_Input for this task_:

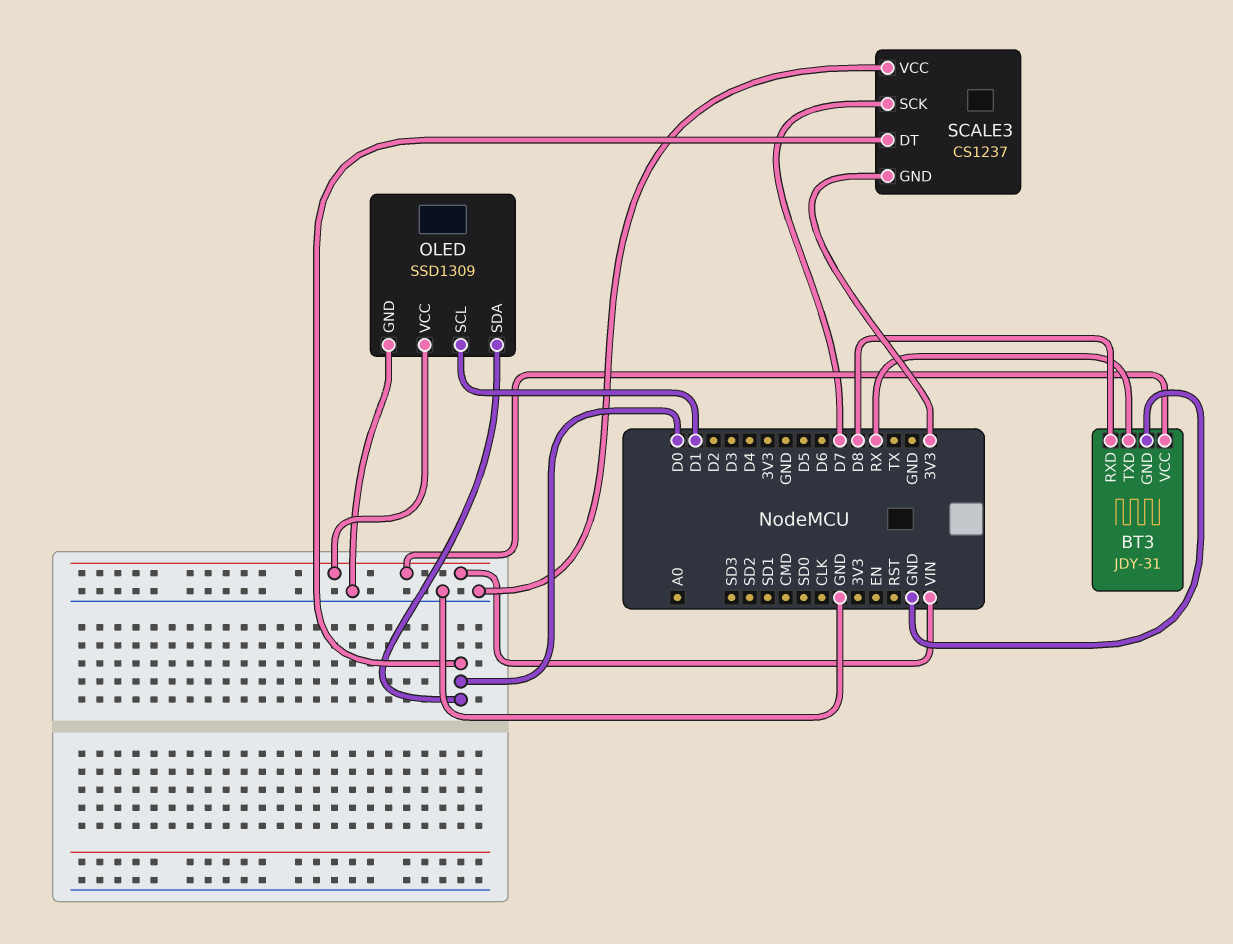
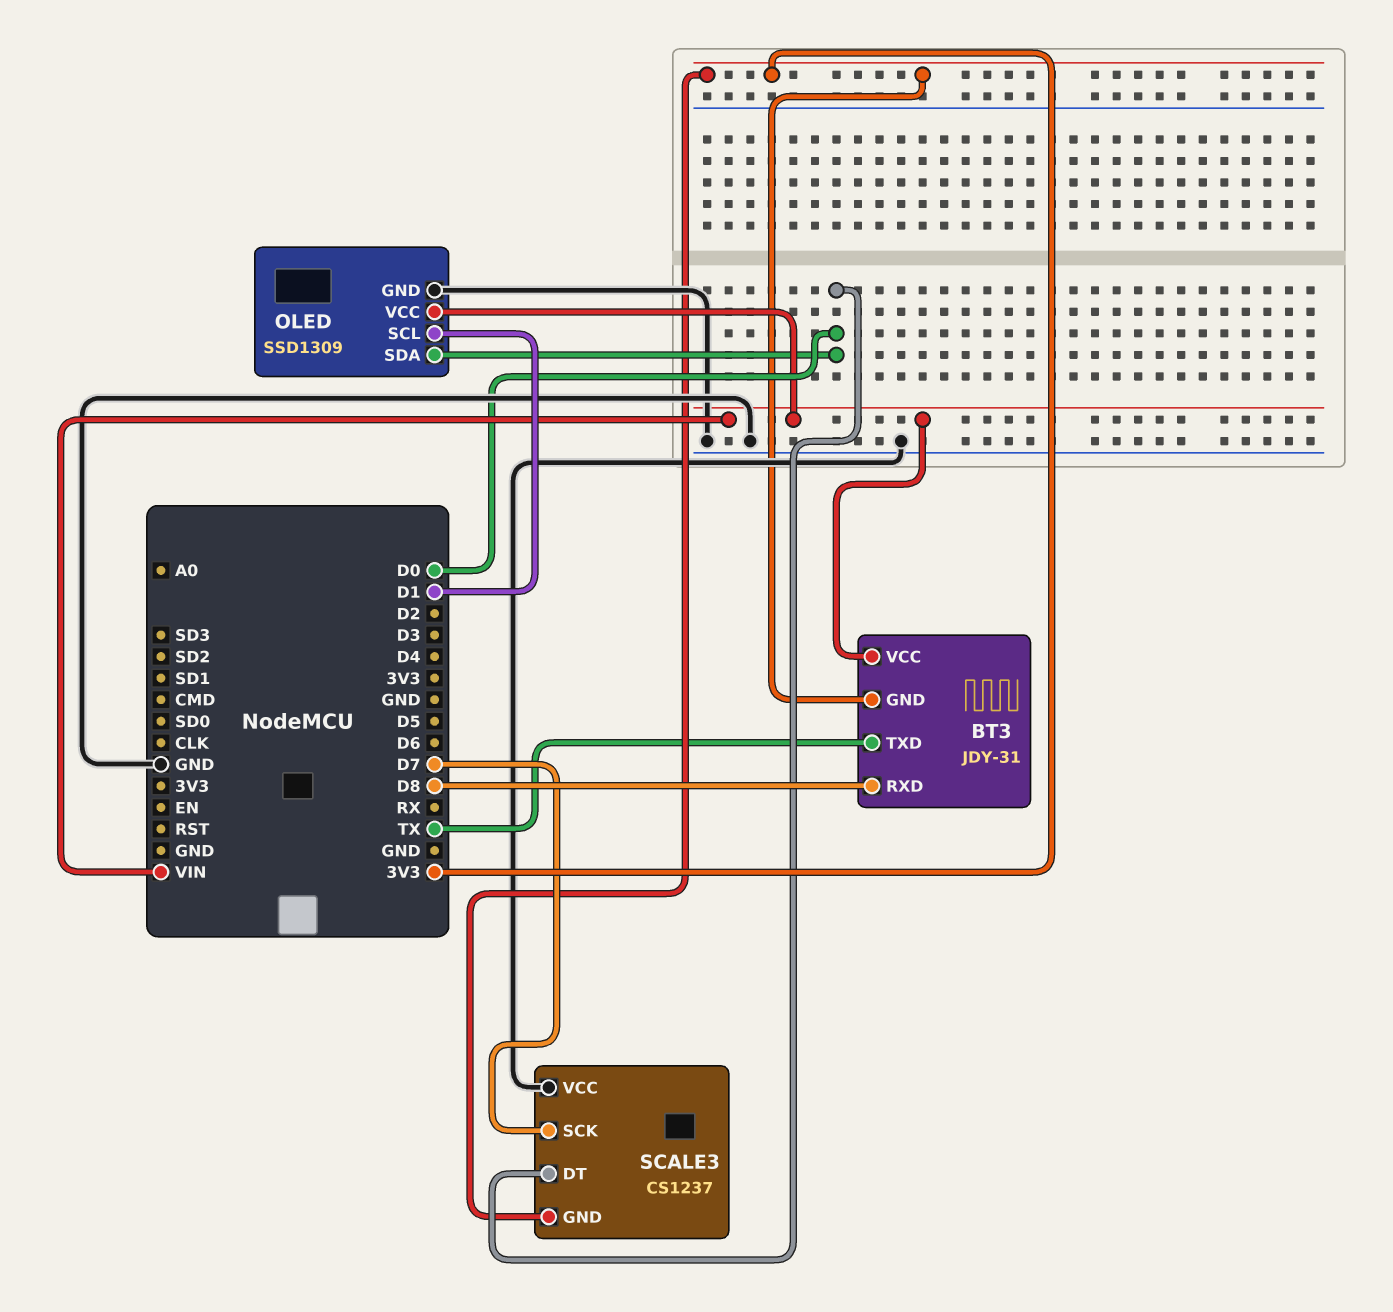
BT3 pin GND: GND -> 3V3
BT3 pin TXD: RX -> TX

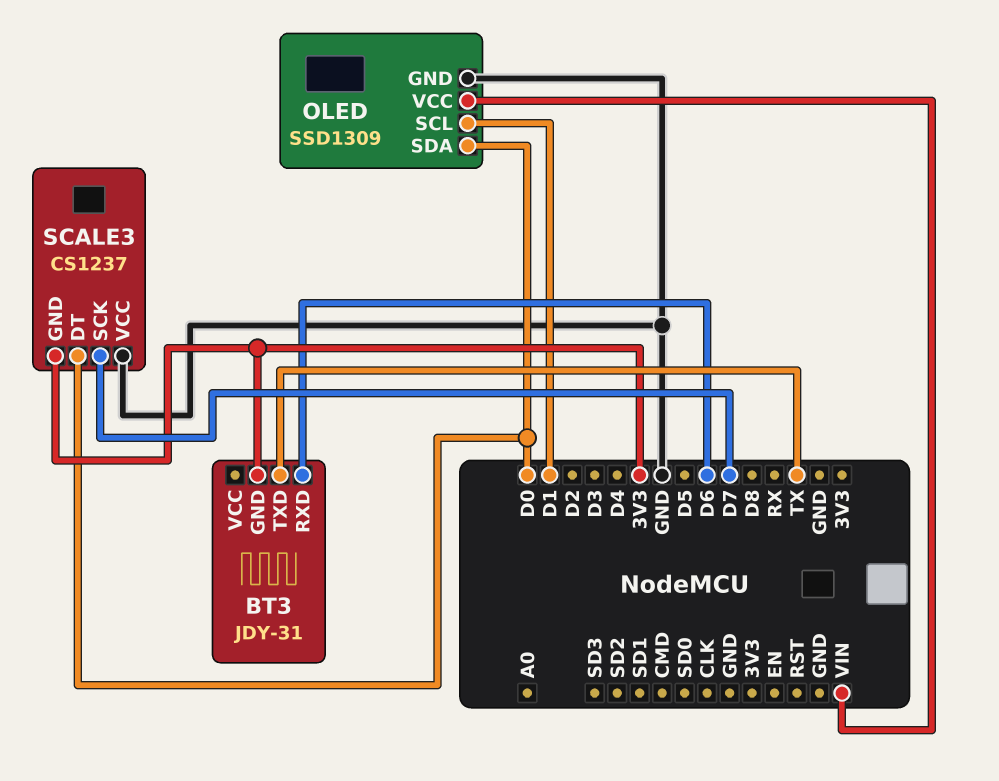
BT3 pin RXD: D8 -> D6
BT3 pin VCC: VIN -> none

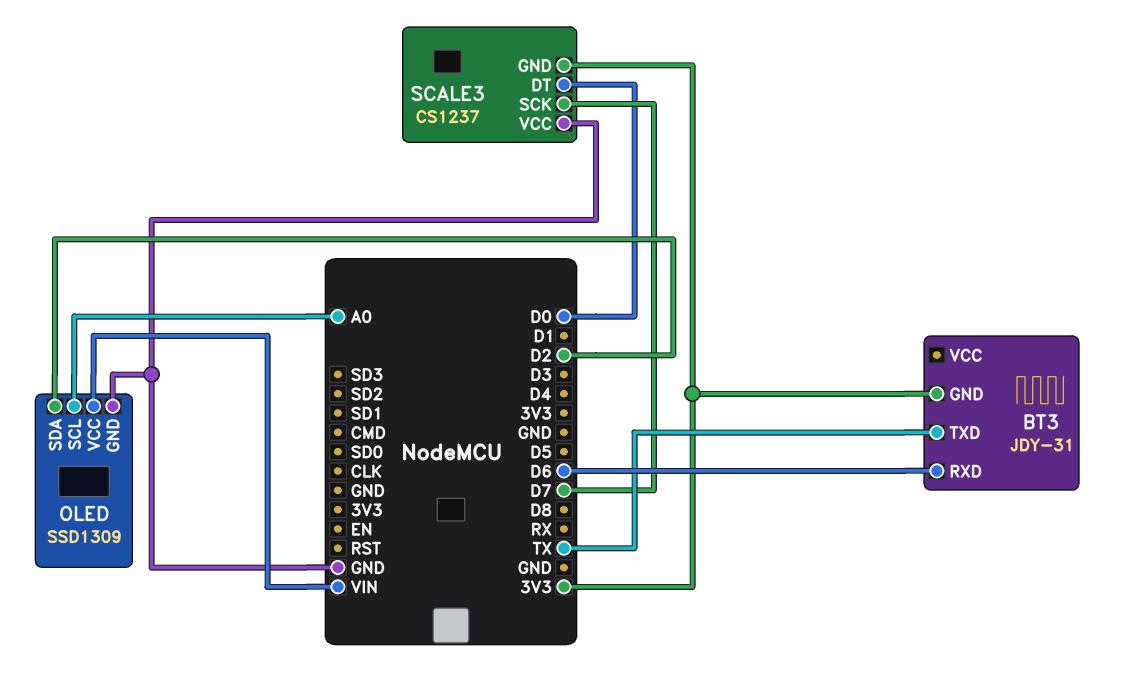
OLED pin SCL: D1 -> A0
OLED pin SDA: D0 -> D2

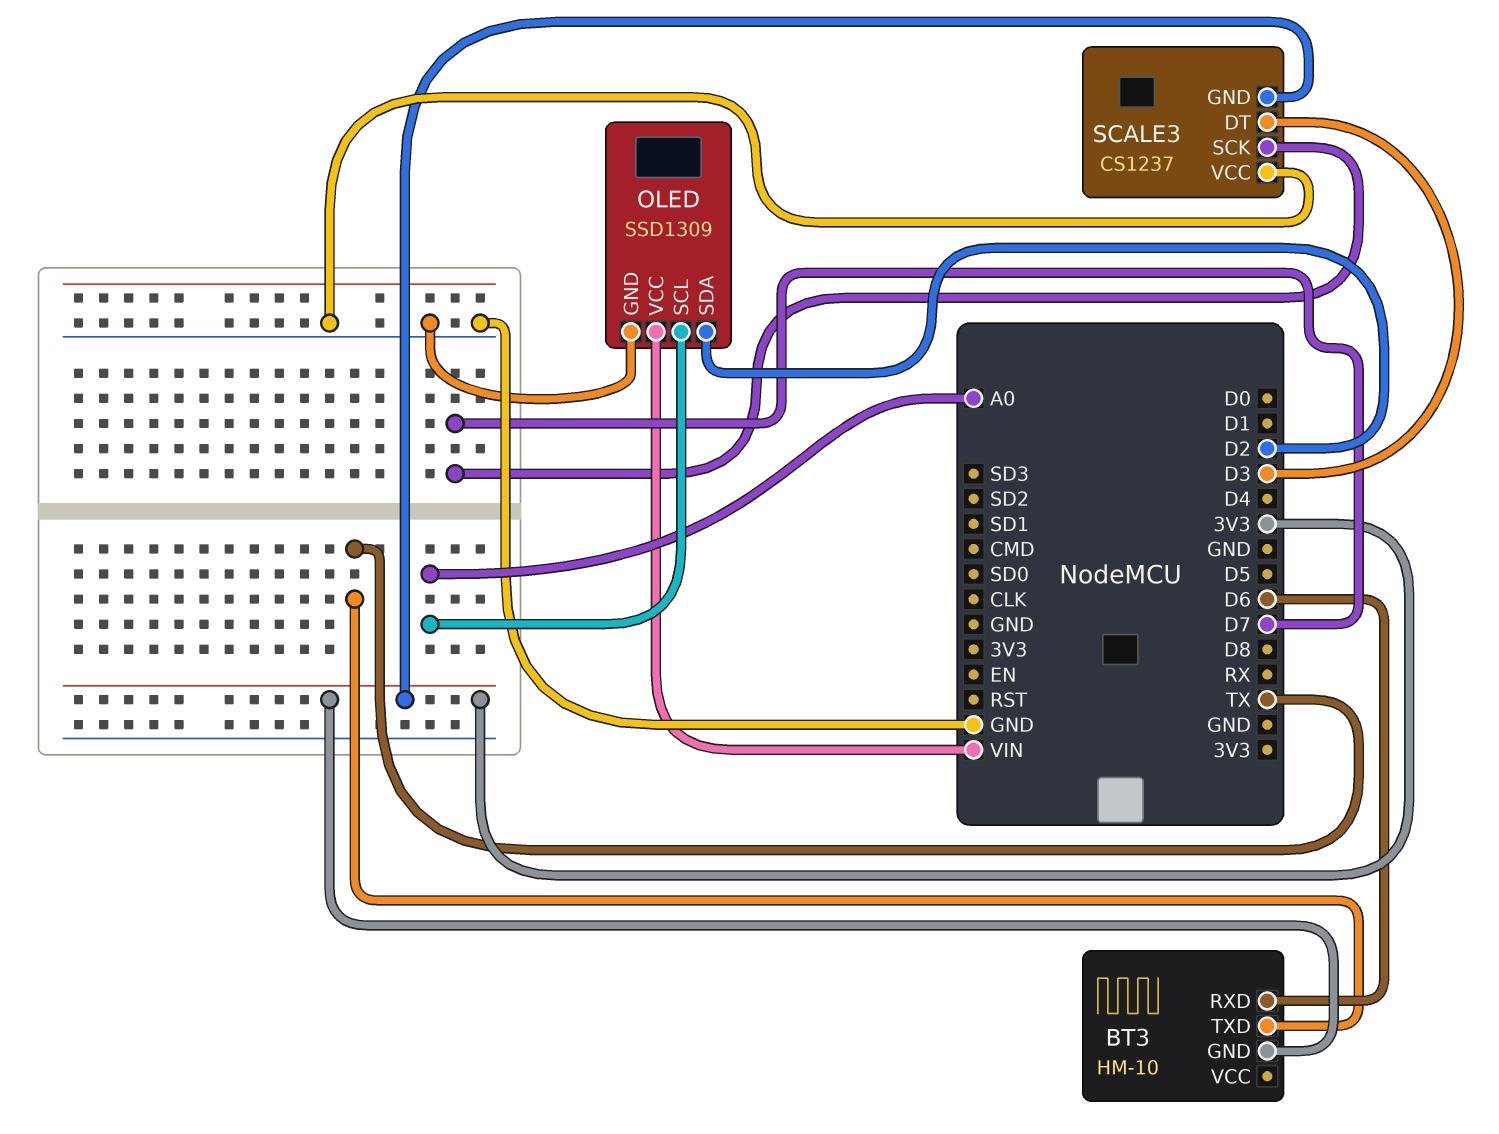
BT3: JDY-31 -> HM-10
SCALE3 pin DT: D0 -> D3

_About this exercise_: Print, please, exactly the lines from the one holding "BT3 pin TXD: RX -> TX" through the final line of the data, both included, while leaving out each picture.

_Exercise answer_:
BT3 pin TXD: RX -> TX

BT3 pin RXD: D8 -> D6
BT3 pin VCC: VIN -> none

OLED pin SCL: D1 -> A0
OLED pin SDA: D0 -> D2

BT3: JDY-31 -> HM-10
SCALE3 pin DT: D0 -> D3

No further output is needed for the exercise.